Recorded information =
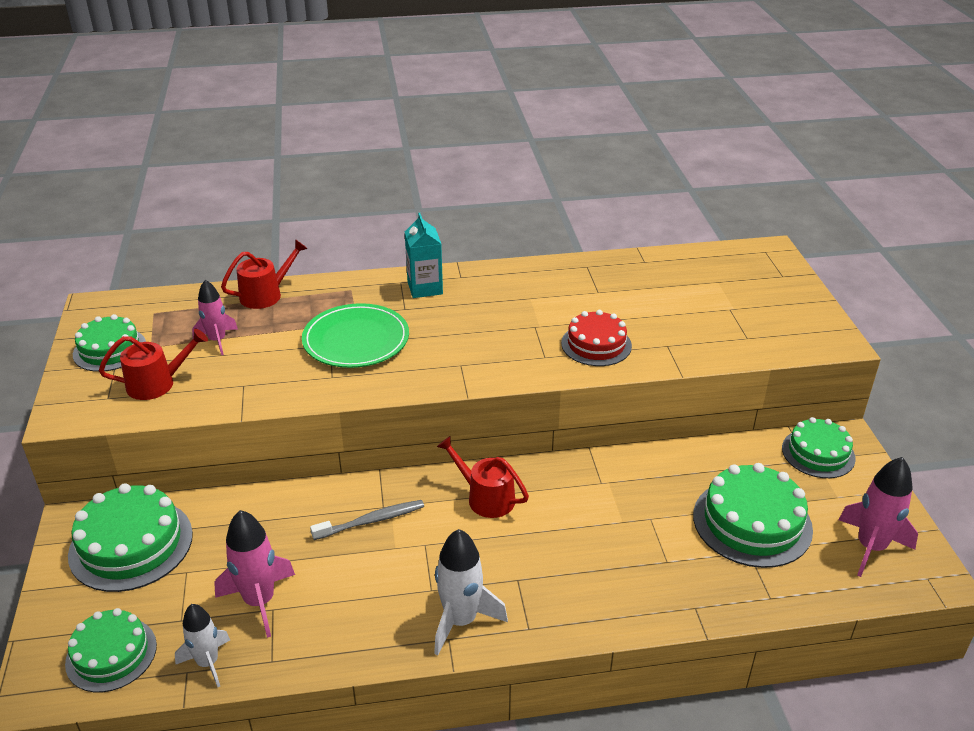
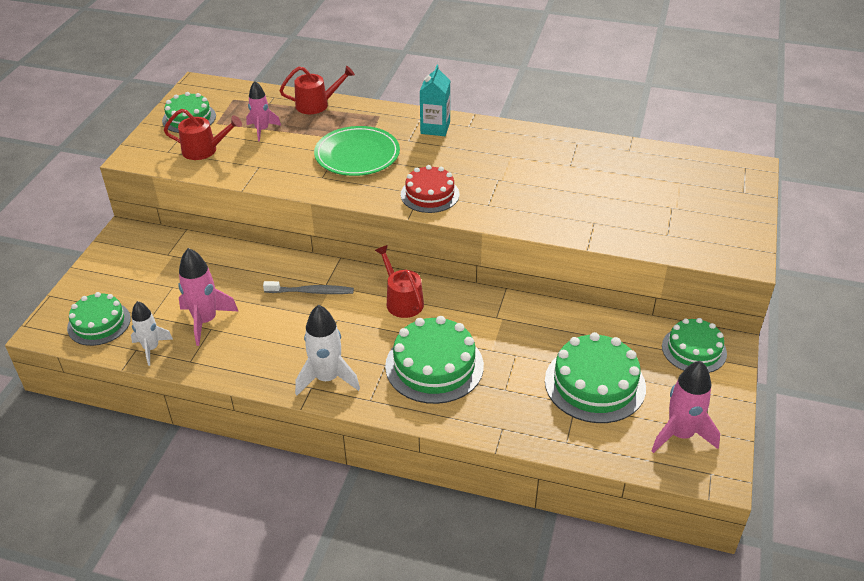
camera: 25 degrees right, 5 degrees up
(131, 544) = (149, 258): green cake -> green cake (434, 366)
(596, 344) = (536, 206): red cake -> red cake (430, 194)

Task prompt = Return the listing unchanged except for the pictures, which should be dropped.

Output =
camera: 25 degrees right, 5 degrees up
(131, 544) = (149, 258): green cake -> green cake (434, 366)
(596, 344) = (536, 206): red cake -> red cake (430, 194)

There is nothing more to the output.